Job — Please format the lines starting with the line that contains "Describe the element" and going on through the line that contains "at that location." as a two-column CSV with the headers text and answer. Give one row per line and the line that answers it, with each field in quotation marks and any line breaks turned into spaces.

Extracted data —
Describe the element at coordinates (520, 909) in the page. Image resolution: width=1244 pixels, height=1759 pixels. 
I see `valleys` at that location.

...

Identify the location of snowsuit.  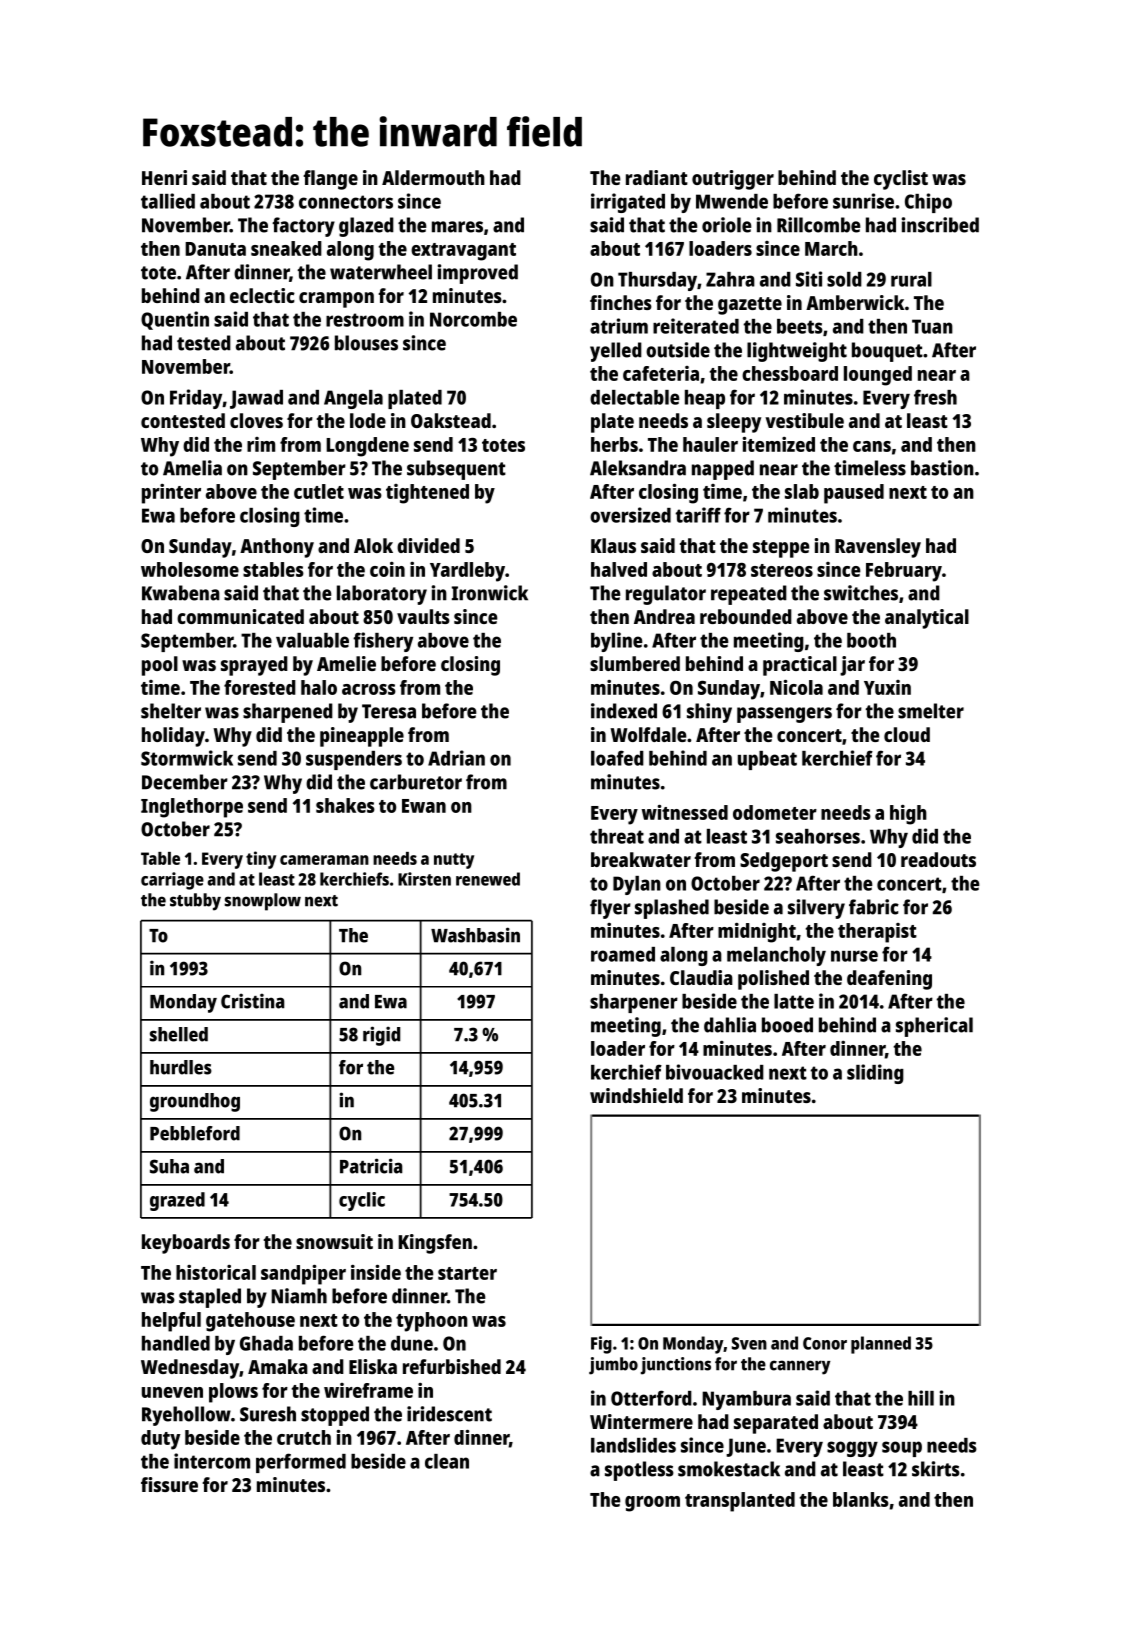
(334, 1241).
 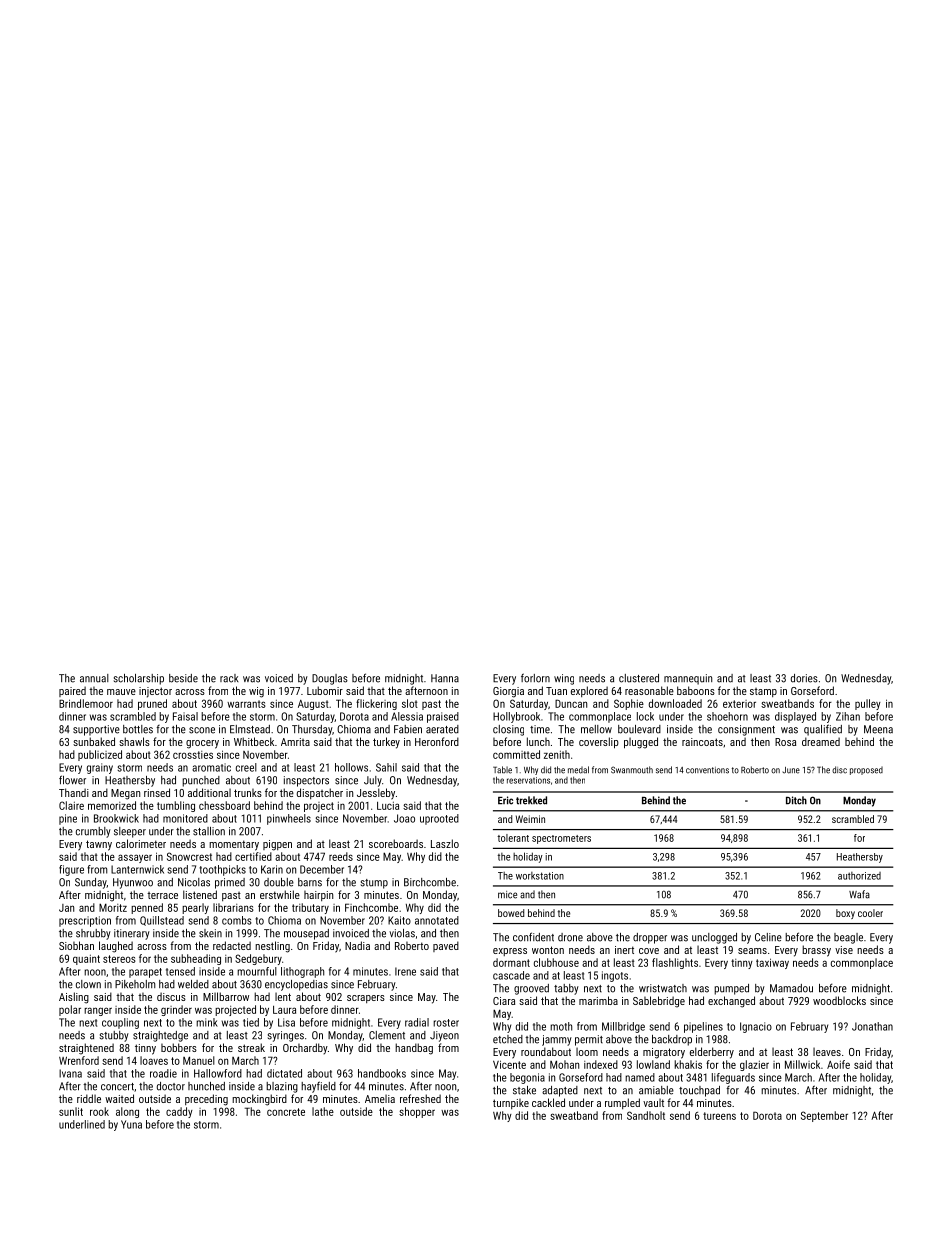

* * *

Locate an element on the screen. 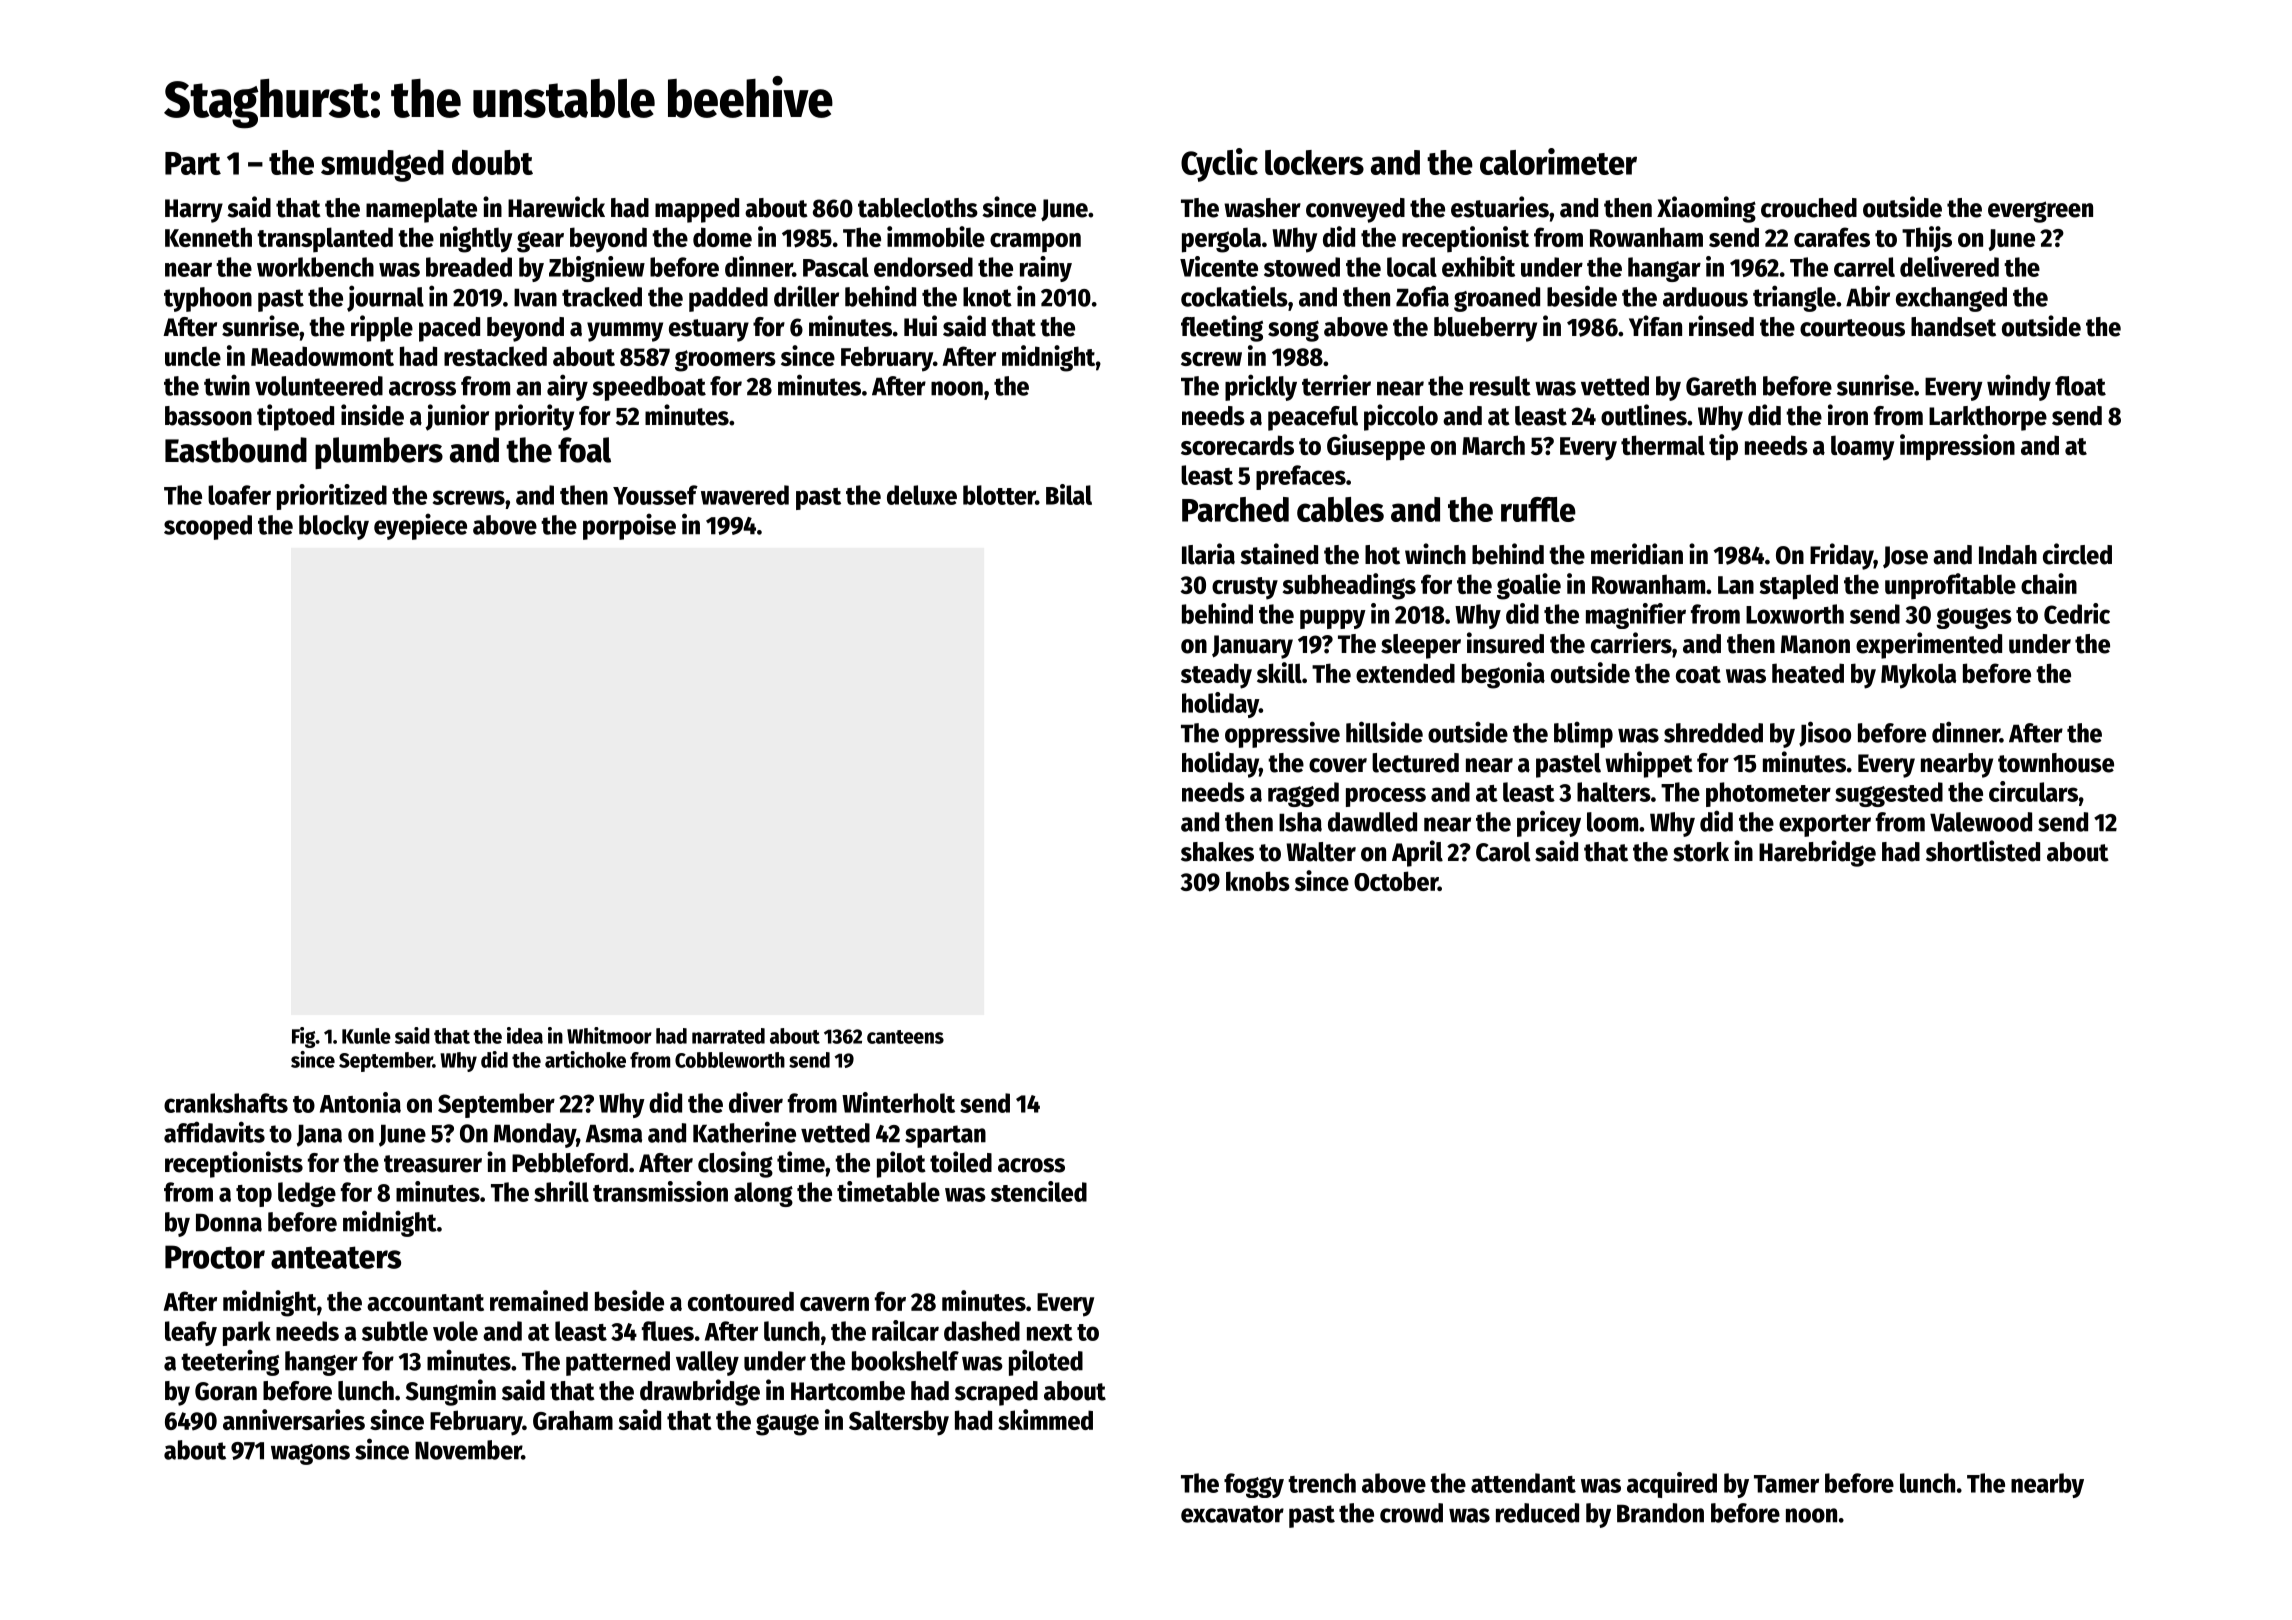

Final result —
text,answer
"Describe the element at coordinates (520, 909) in the page. Image resolution: width=1244 pixels, height=1759 pixels.","I see `valleys` at that location."